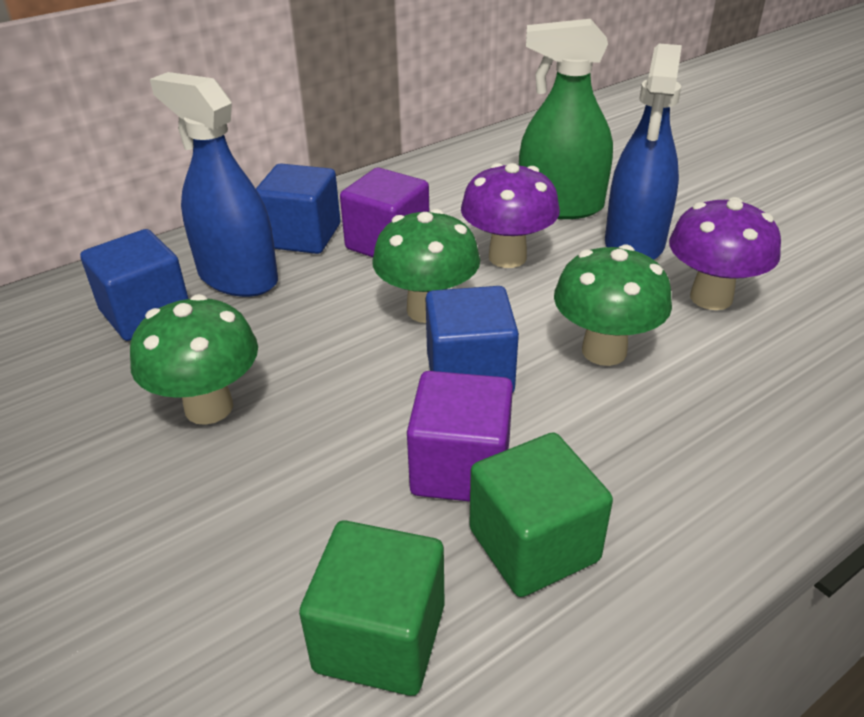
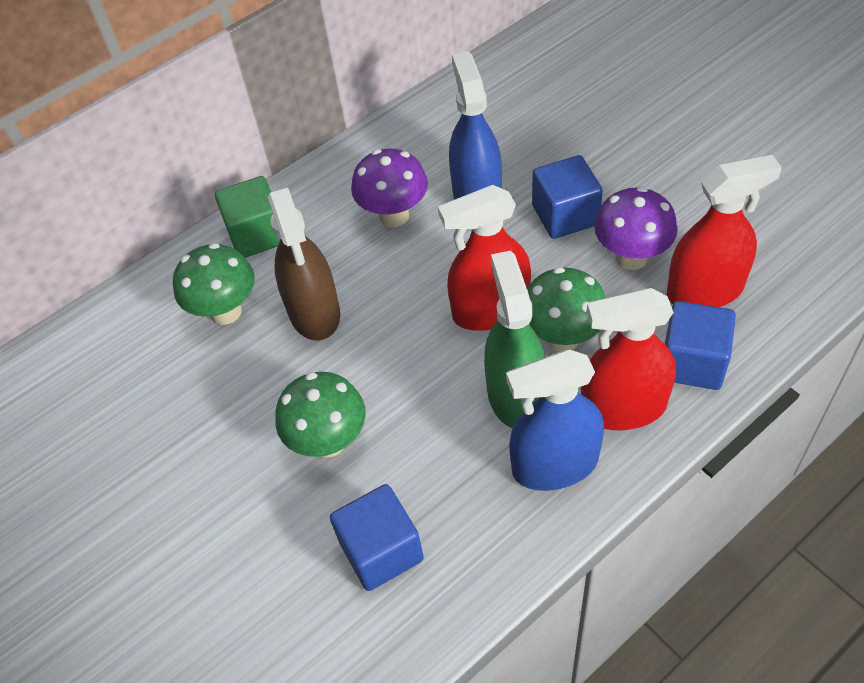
brown spray bottle: 0 -> 1
green cube: 2 -> 1
purple cube: 2 -> 0
red spray bottle: 0 -> 3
——————————
◆ WHAT THIS TASK INVOLVES ◆
Give all the lines above again, character for character, without pictures.

◆ ANSWER ◆
brown spray bottle: 0 -> 1
green cube: 2 -> 1
purple cube: 2 -> 0
red spray bottle: 0 -> 3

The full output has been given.